To-do item: From the data below, set down exactly the lines between the one holding "camera: 15 degrees left, 5 degrees down" and the one holding "(648, 397) = (1108, 466): white egg -> none", inclusive, and no others.

Listed entries:
*** Begin section ***
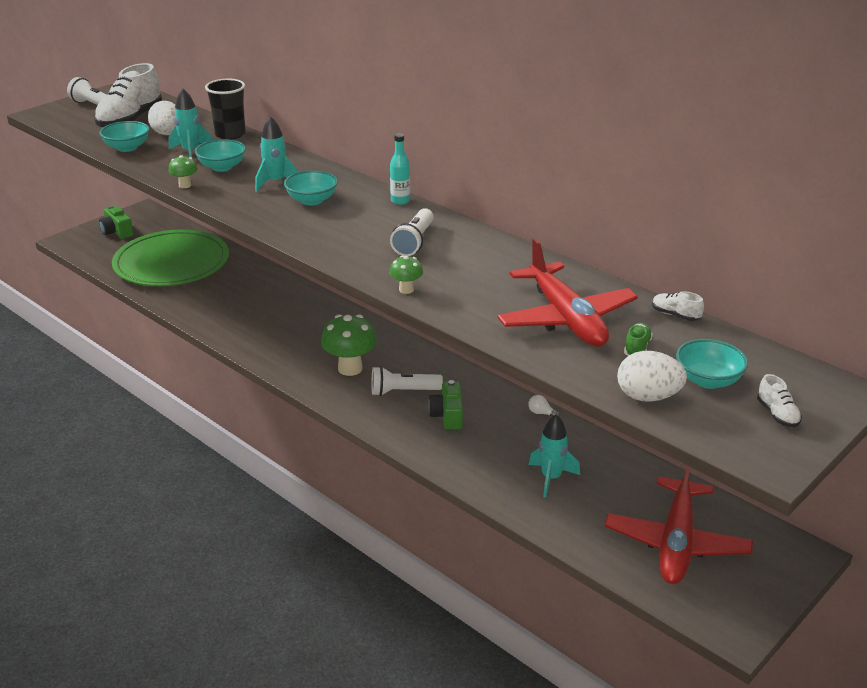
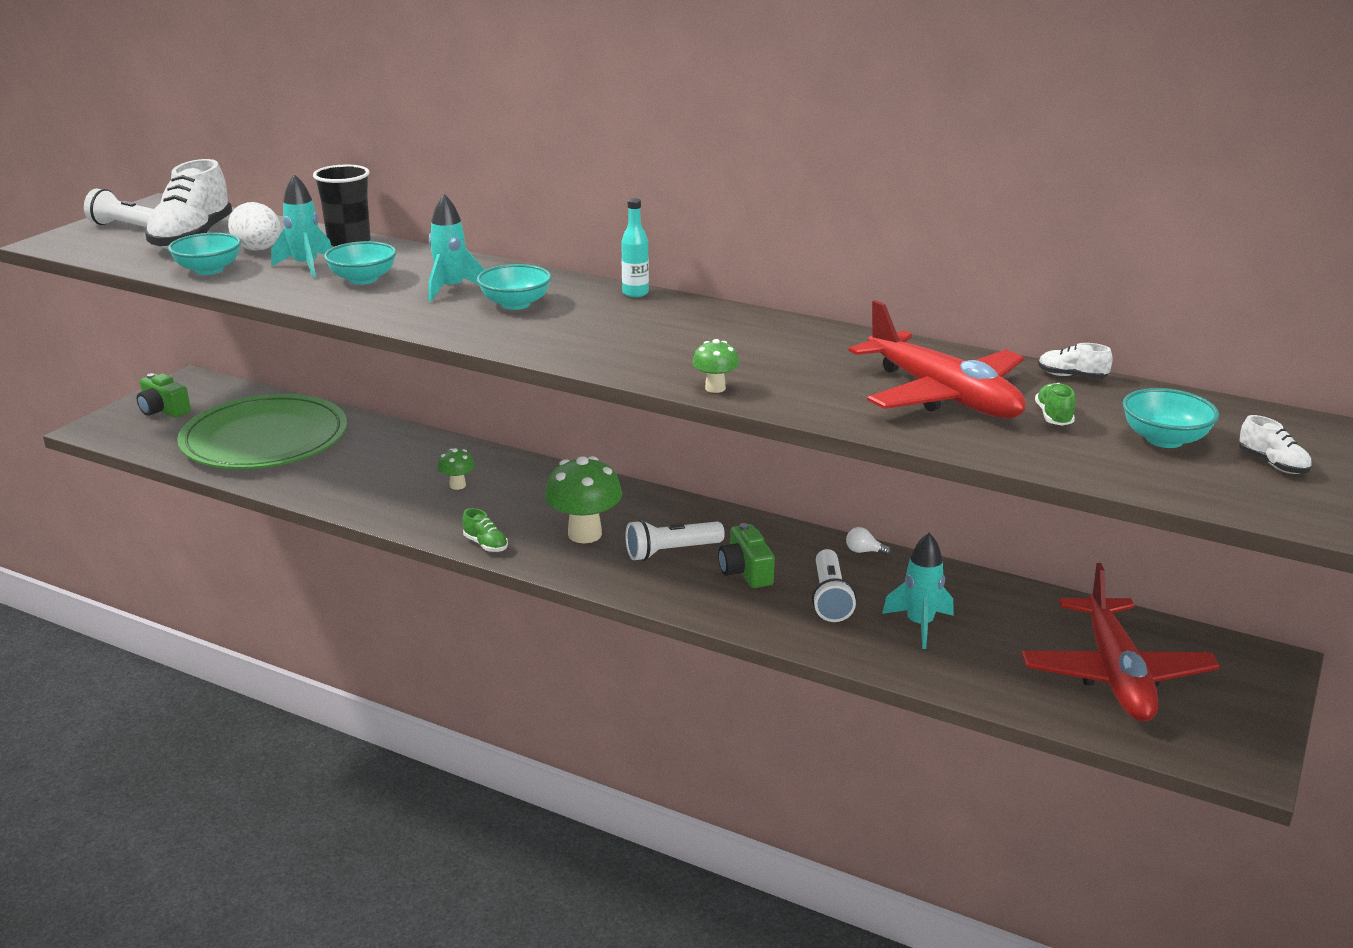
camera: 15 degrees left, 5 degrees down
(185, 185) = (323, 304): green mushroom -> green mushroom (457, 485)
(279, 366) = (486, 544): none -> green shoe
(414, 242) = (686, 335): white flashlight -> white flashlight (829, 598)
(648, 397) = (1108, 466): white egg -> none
*** End section ***
*** Begin section ***
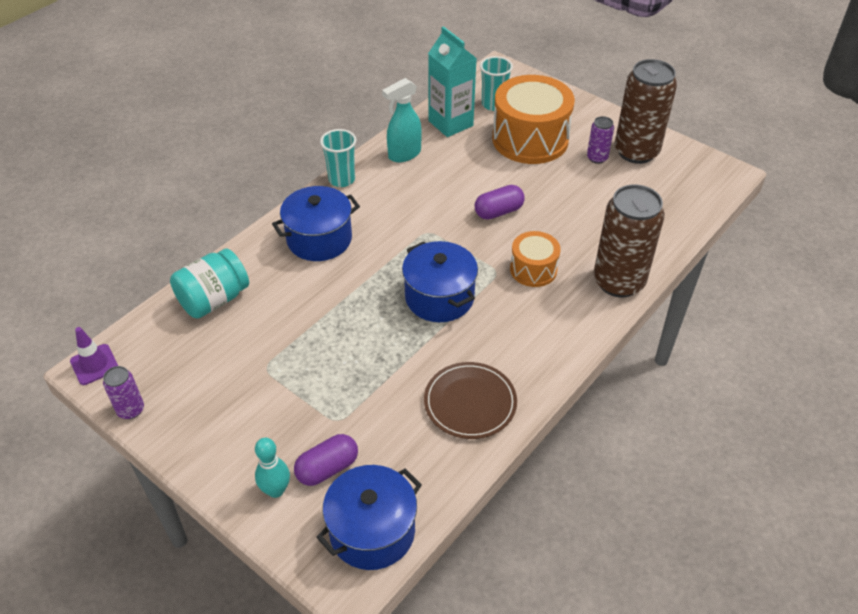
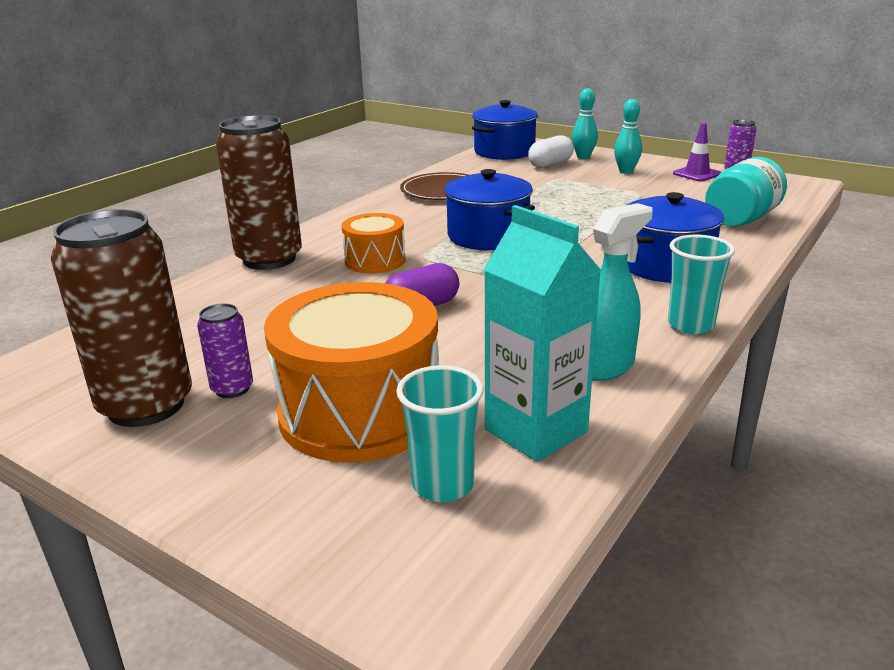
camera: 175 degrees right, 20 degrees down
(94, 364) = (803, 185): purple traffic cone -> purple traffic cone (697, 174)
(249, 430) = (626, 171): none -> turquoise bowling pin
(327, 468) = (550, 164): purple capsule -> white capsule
*** End section ***
Result:
camera: 15 degrees left, 5 degrees down
(185, 185) = (323, 304): green mushroom -> green mushroom (457, 485)
(279, 366) = (486, 544): none -> green shoe
(414, 242) = (686, 335): white flashlight -> white flashlight (829, 598)
(648, 397) = (1108, 466): white egg -> none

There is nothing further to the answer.